*** RECORDS FOR THE EXERCISE Section Begins ***

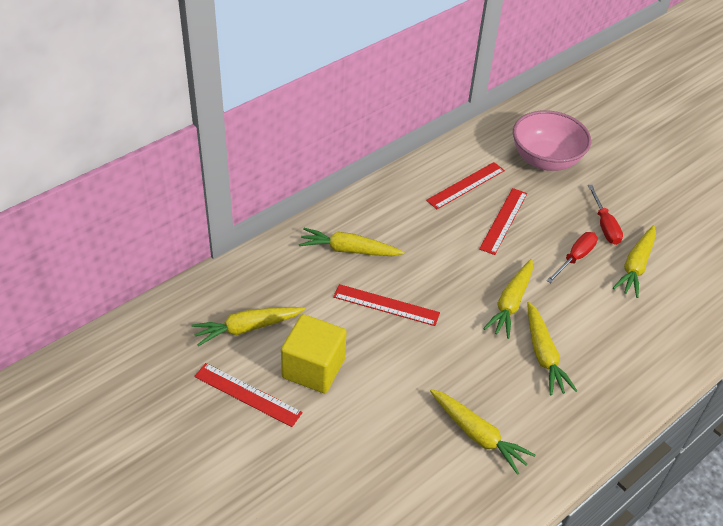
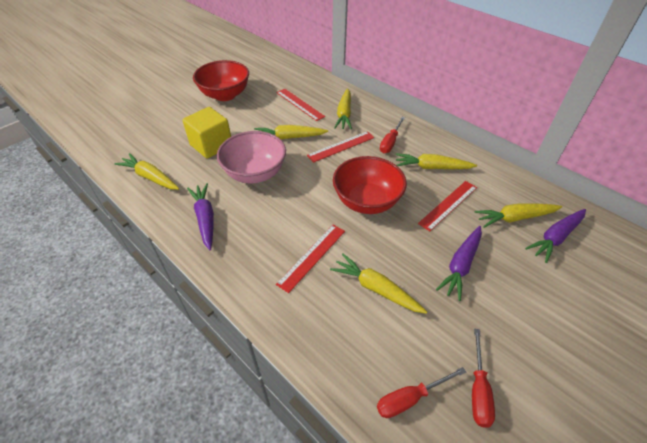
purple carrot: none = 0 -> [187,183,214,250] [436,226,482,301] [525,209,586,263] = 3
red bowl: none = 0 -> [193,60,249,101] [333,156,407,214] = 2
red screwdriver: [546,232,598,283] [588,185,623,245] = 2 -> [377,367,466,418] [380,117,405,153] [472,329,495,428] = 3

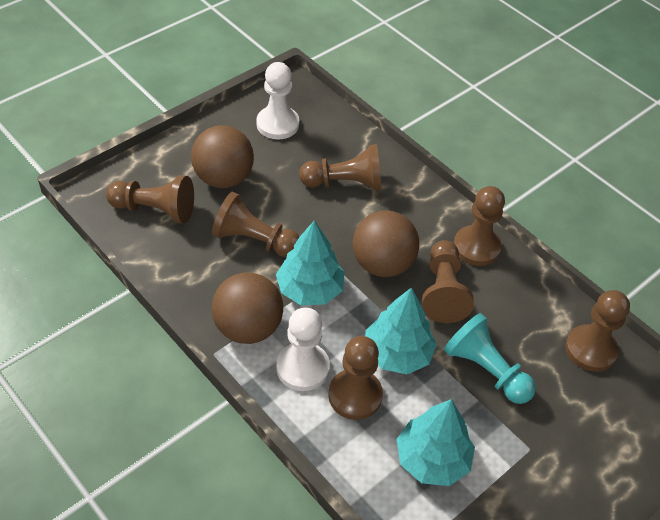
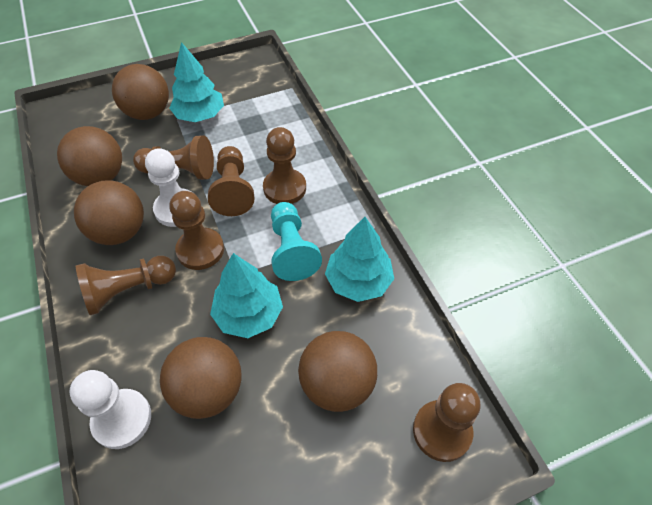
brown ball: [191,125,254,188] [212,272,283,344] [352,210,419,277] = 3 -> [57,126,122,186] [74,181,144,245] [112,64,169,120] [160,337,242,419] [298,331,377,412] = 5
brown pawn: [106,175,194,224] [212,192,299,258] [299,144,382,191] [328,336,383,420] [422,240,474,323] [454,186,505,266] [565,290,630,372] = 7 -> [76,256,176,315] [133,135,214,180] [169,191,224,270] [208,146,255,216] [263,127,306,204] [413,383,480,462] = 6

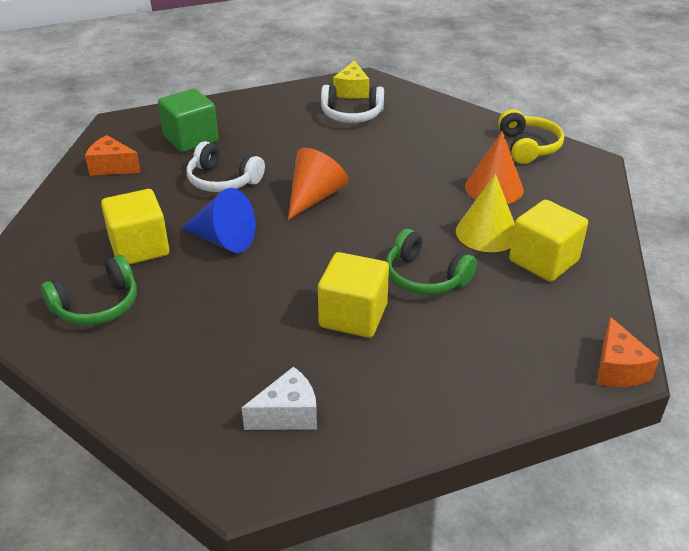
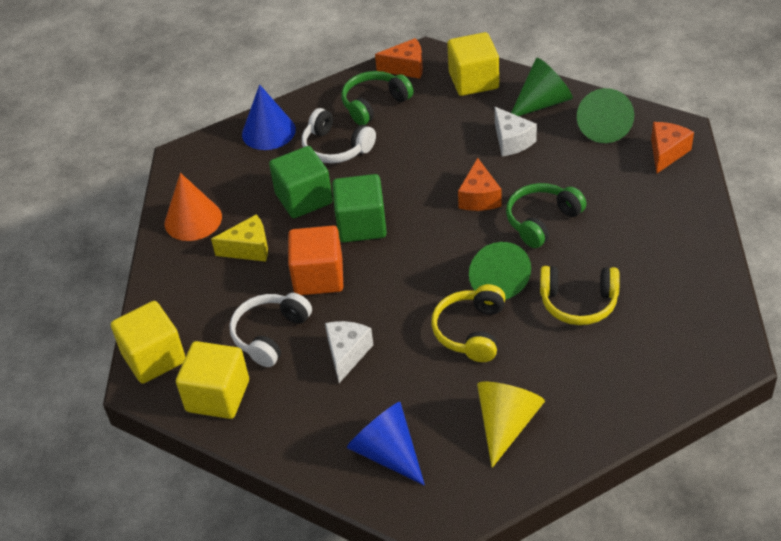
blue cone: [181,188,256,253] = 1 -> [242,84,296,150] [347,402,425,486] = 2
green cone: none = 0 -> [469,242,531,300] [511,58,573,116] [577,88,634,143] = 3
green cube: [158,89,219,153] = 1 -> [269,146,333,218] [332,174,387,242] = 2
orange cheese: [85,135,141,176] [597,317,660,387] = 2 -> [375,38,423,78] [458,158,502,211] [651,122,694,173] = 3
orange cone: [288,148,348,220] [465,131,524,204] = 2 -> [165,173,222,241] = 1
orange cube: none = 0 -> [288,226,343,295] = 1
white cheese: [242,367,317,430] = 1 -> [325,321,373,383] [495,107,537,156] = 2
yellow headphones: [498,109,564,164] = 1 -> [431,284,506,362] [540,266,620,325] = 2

*** RECORDS FOR THE EXERCISE Section Ends ***
*** RECORDS FOR THE EXERCISE Section Begins ***

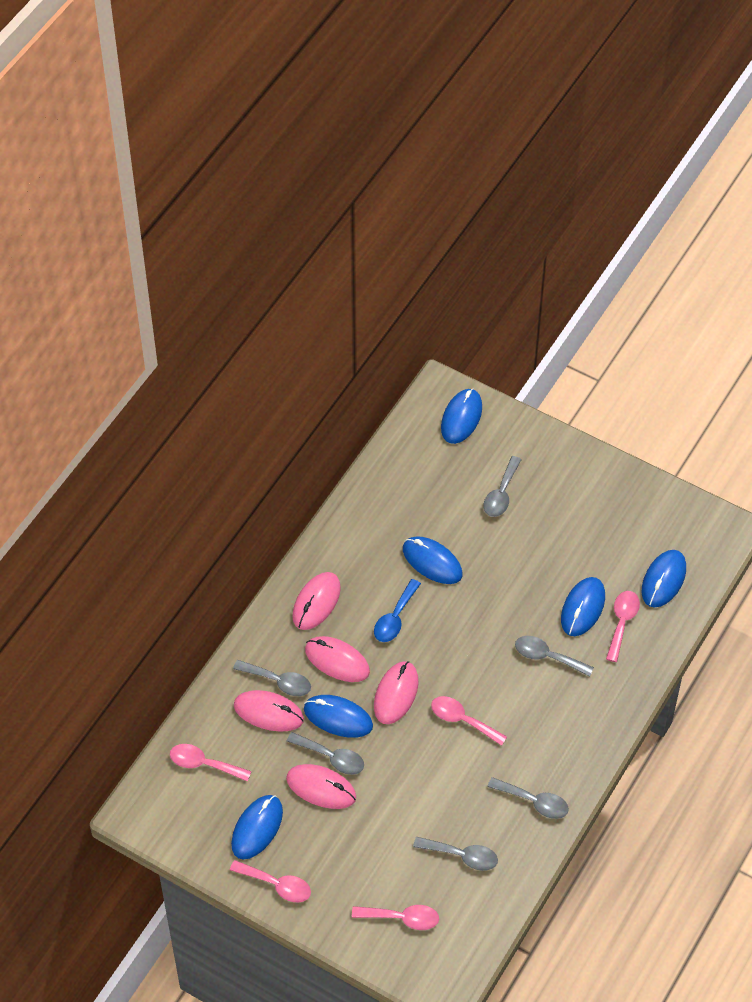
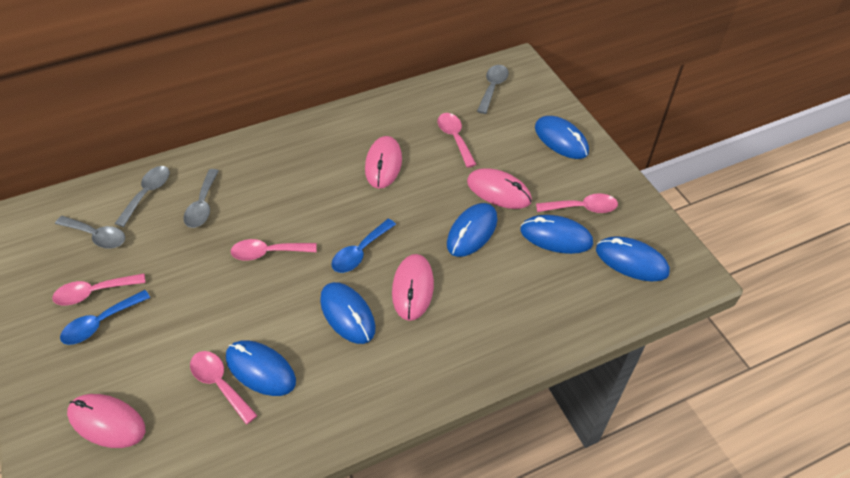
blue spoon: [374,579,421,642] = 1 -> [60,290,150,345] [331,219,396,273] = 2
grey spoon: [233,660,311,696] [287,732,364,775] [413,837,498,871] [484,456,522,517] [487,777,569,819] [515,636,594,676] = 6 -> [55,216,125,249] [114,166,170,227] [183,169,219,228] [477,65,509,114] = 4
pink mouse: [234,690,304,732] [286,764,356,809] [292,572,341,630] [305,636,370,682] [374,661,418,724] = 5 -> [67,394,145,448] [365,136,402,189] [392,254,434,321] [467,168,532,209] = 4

*** RECORDS FOR THE EXERCISE Section Ends ***

_DIRECTIVE_
All that belongs in the answer is the run of lines above from the line containing "orange cube: none" through the line containing "yellow headphones: [498,109,564,164]", exactly as written.

_FINISHED TASK_
orange cube: none = 0 -> [288,226,343,295] = 1
white cheese: [242,367,317,430] = 1 -> [325,321,373,383] [495,107,537,156] = 2
yellow headphones: [498,109,564,164] = 1 -> [431,284,506,362] [540,266,620,325] = 2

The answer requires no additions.